• [Problem to work on] Lines from the start of the data through the line containing "R205: 1.5k (GND, Y6) -> 82 (GND, Y6)" must be given again exactly. Leave the others out.

========================

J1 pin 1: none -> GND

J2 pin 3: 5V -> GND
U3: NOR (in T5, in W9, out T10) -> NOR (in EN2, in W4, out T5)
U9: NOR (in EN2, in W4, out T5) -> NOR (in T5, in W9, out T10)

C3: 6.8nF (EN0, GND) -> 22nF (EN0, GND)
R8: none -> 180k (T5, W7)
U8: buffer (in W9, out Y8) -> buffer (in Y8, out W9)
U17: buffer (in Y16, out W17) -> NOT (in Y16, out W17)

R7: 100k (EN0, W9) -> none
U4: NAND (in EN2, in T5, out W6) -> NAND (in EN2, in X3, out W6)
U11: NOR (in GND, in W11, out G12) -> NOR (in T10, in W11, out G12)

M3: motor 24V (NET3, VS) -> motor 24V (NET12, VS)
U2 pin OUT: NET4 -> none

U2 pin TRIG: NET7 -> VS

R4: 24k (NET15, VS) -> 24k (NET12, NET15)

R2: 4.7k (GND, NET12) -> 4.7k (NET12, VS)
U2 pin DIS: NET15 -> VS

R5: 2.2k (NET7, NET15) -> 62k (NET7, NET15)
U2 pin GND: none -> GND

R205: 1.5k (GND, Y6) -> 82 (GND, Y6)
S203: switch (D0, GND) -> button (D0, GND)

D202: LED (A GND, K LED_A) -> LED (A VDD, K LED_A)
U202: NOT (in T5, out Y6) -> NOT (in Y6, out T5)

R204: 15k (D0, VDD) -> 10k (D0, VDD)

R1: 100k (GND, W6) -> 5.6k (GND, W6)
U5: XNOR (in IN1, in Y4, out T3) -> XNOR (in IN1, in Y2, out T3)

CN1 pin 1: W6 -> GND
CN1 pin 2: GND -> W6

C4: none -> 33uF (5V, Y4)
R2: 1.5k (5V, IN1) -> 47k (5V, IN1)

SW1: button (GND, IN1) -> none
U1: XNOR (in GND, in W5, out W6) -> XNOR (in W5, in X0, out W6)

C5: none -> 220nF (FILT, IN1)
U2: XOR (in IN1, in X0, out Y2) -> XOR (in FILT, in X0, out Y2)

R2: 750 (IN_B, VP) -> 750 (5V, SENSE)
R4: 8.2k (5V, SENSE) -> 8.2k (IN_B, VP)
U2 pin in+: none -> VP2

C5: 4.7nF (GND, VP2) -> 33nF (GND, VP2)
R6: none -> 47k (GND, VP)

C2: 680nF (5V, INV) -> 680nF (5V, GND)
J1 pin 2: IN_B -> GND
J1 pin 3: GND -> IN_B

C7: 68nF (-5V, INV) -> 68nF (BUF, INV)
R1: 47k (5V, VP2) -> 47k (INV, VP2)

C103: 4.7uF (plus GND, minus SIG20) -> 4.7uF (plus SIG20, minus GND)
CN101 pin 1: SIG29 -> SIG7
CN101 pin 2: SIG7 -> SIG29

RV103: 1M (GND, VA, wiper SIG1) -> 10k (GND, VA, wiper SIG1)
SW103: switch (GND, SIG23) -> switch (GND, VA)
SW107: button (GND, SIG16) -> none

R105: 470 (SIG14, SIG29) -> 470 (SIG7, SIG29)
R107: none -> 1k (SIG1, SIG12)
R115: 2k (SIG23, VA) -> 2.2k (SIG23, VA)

========================

• [Problem solution]
J1 pin 1: none -> GND

J2 pin 3: 5V -> GND
U3: NOR (in T5, in W9, out T10) -> NOR (in EN2, in W4, out T5)
U9: NOR (in EN2, in W4, out T5) -> NOR (in T5, in W9, out T10)

C3: 6.8nF (EN0, GND) -> 22nF (EN0, GND)
R8: none -> 180k (T5, W7)
U8: buffer (in W9, out Y8) -> buffer (in Y8, out W9)
U17: buffer (in Y16, out W17) -> NOT (in Y16, out W17)

R7: 100k (EN0, W9) -> none
U4: NAND (in EN2, in T5, out W6) -> NAND (in EN2, in X3, out W6)
U11: NOR (in GND, in W11, out G12) -> NOR (in T10, in W11, out G12)

M3: motor 24V (NET3, VS) -> motor 24V (NET12, VS)
U2 pin OUT: NET4 -> none

U2 pin TRIG: NET7 -> VS

R4: 24k (NET15, VS) -> 24k (NET12, NET15)

R2: 4.7k (GND, NET12) -> 4.7k (NET12, VS)
U2 pin DIS: NET15 -> VS

R5: 2.2k (NET7, NET15) -> 62k (NET7, NET15)
U2 pin GND: none -> GND

R205: 1.5k (GND, Y6) -> 82 (GND, Y6)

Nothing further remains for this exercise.